-------- Records for the exercise --------

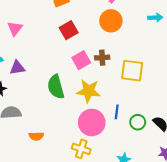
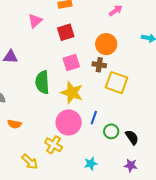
orange circle: (111, 21) -> (106, 44), moved
pink triangle: (15, 29) -> (35, 21), moved
brown cross: (102, 58) -> (99, 65), moved

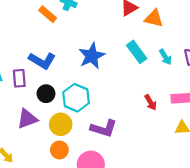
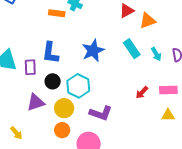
orange rectangle: (48, 14) -> (57, 13), turned -35
orange triangle: (154, 18) -> (148, 21), turned -36
blue L-shape: (42, 61) -> (50, 53), turned 65
red arrow: (151, 102) -> (142, 92), turned 72

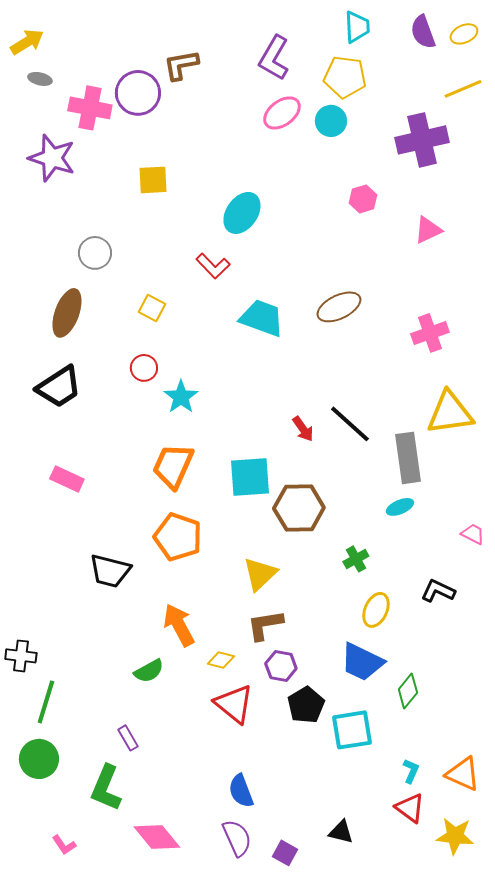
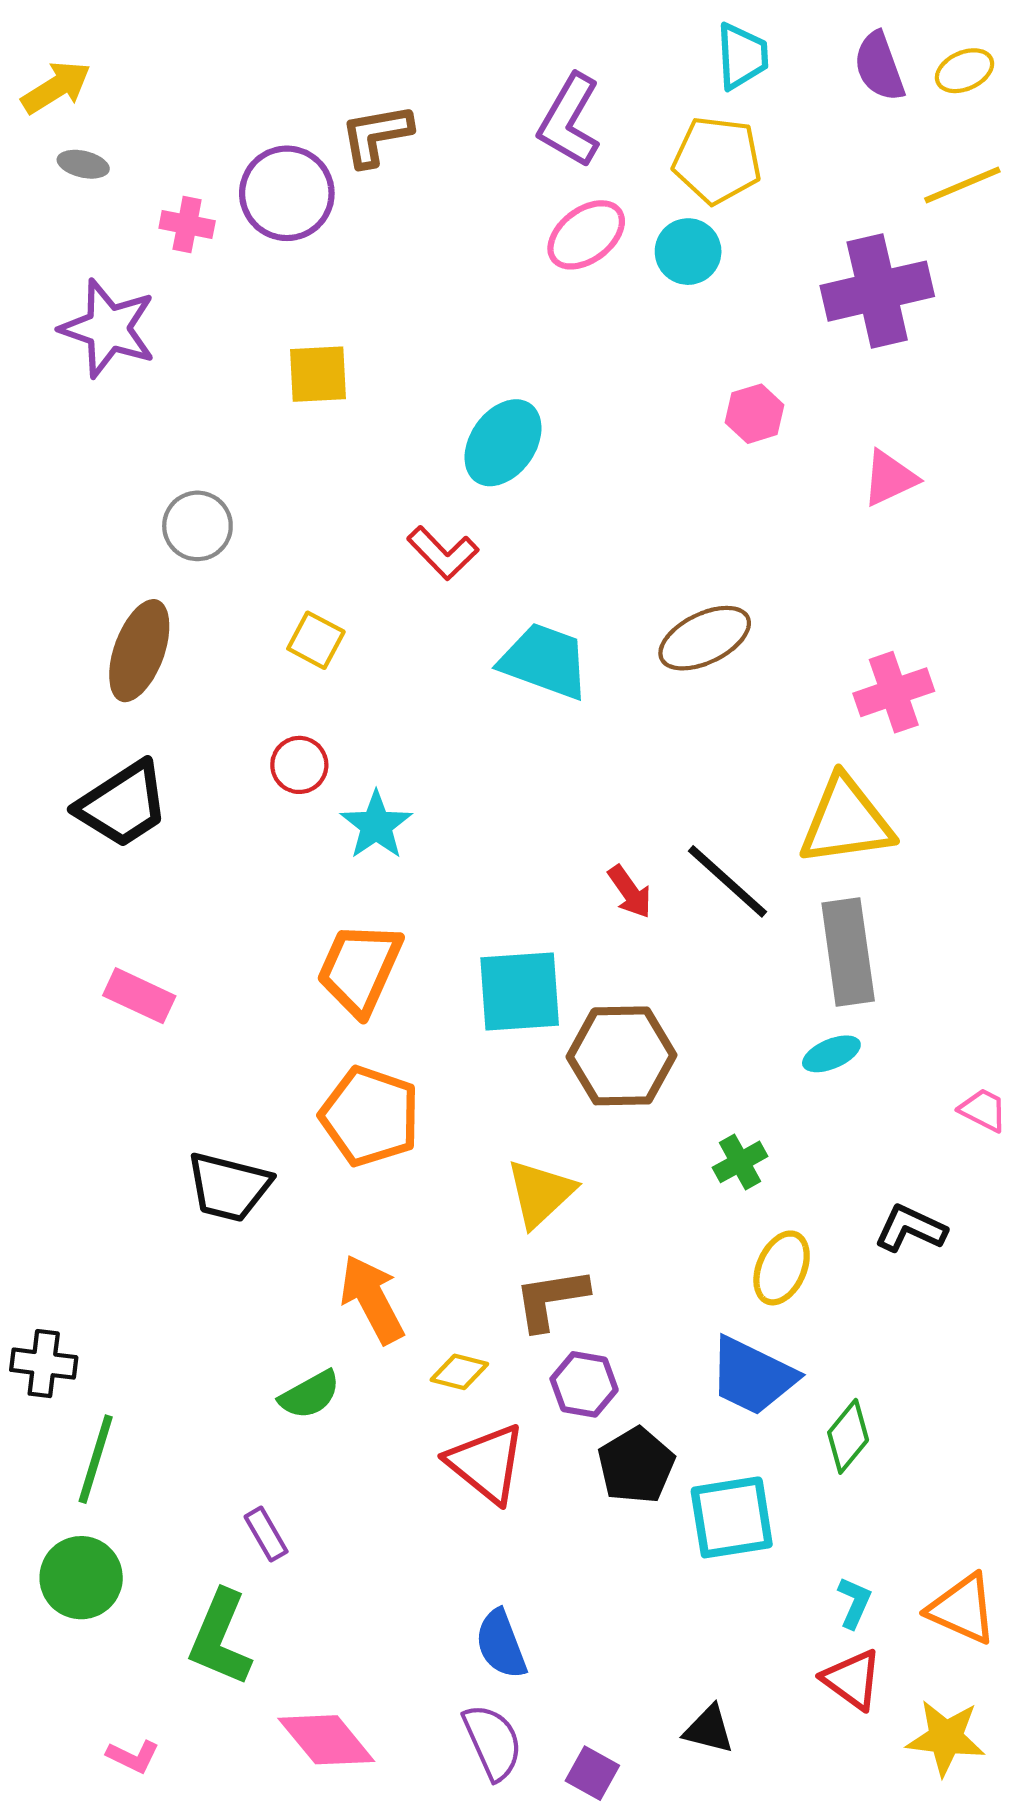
pink cross: (90, 108) -> (187, 224), size x0.6
yellow triangle: (450, 413) -> (846, 821), moved
pink L-shape: (64, 845) -> (133, 1756), turned -30

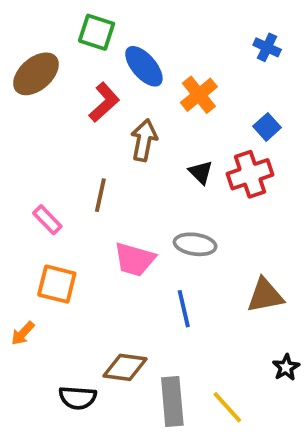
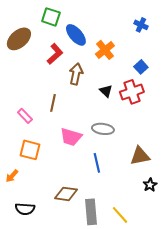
black star: (286, 367) -> (150, 185), moved
black semicircle: (78, 398) -> (25, 209), moved

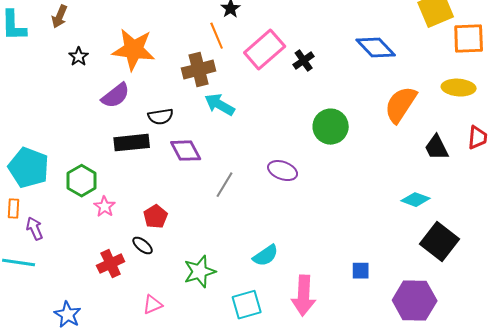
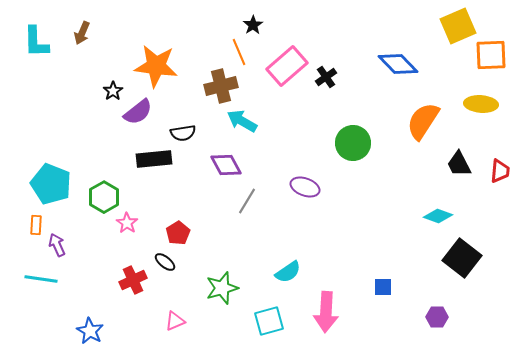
black star: (79, 57) -> (113, 91), moved
red trapezoid: (478, 138) -> (500, 171), moved
purple diamond: (186, 151) -> (226, 165), moved
purple hexagon: (415, 301) -> (437, 317), size x0.5

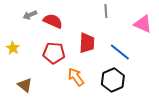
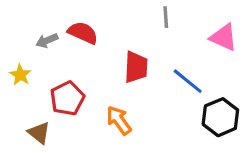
gray arrow: (30, 15) -> (47, 41), moved
red pentagon: (54, 53) -> (67, 98), moved, turned -30
black hexagon: (113, 80) -> (220, 117), moved

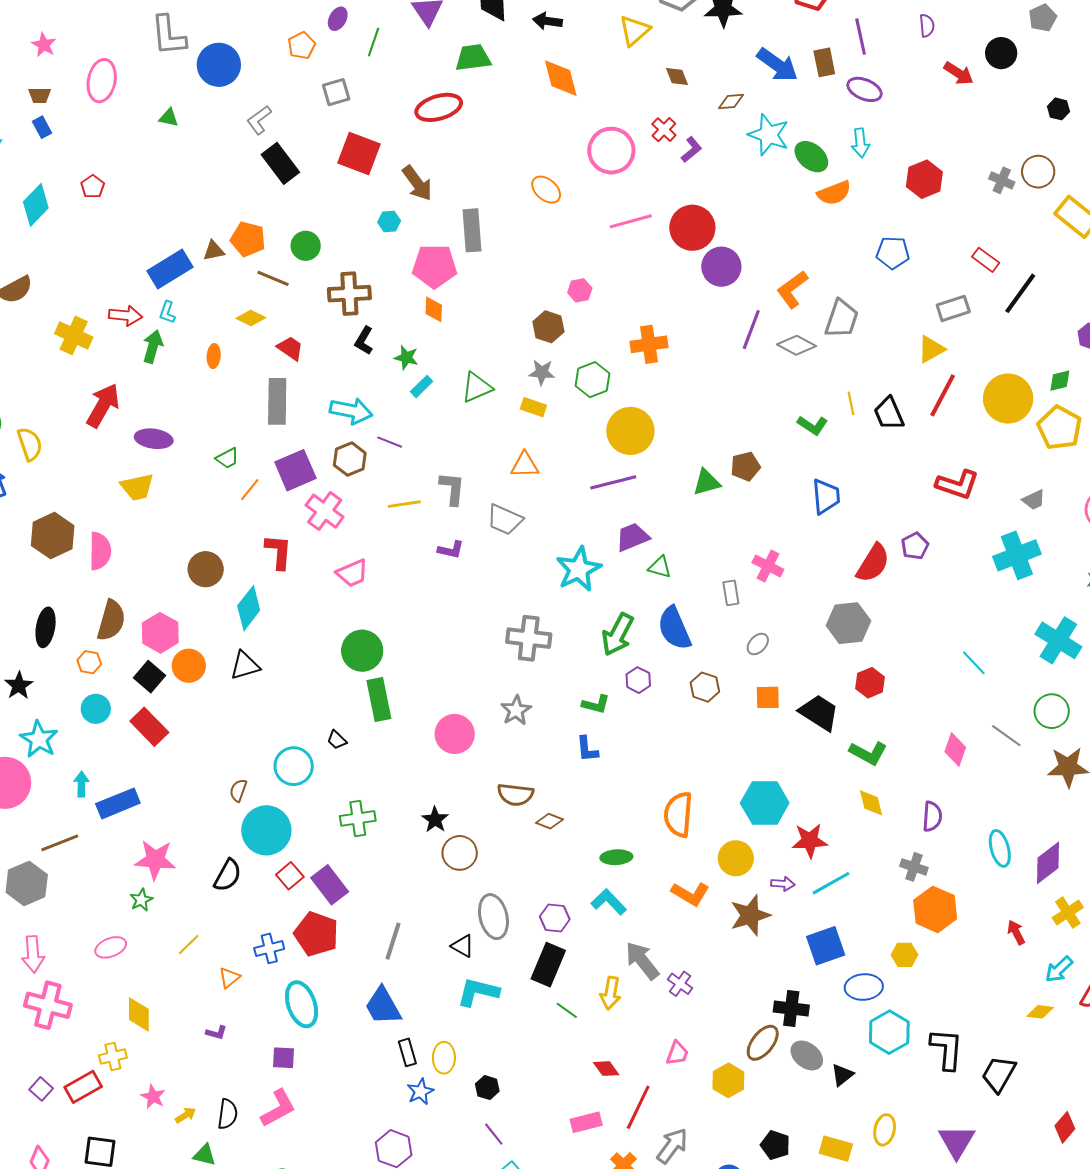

--------

**The problem**
Reproduce the lines above beginning at the line that contains "red arrow: (151, 102) -> (142, 92), turned 72" and ending at the line that contains "black semicircle: (78, 398)". No pictures.

**Response area**
red arrow: (151, 102) -> (142, 92), turned 72

pink cross: (90, 108) -> (187, 224), size x0.6
yellow triangle: (450, 413) -> (846, 821), moved
pink L-shape: (64, 845) -> (133, 1756), turned -30

black star: (286, 367) -> (150, 185), moved
black semicircle: (78, 398) -> (25, 209), moved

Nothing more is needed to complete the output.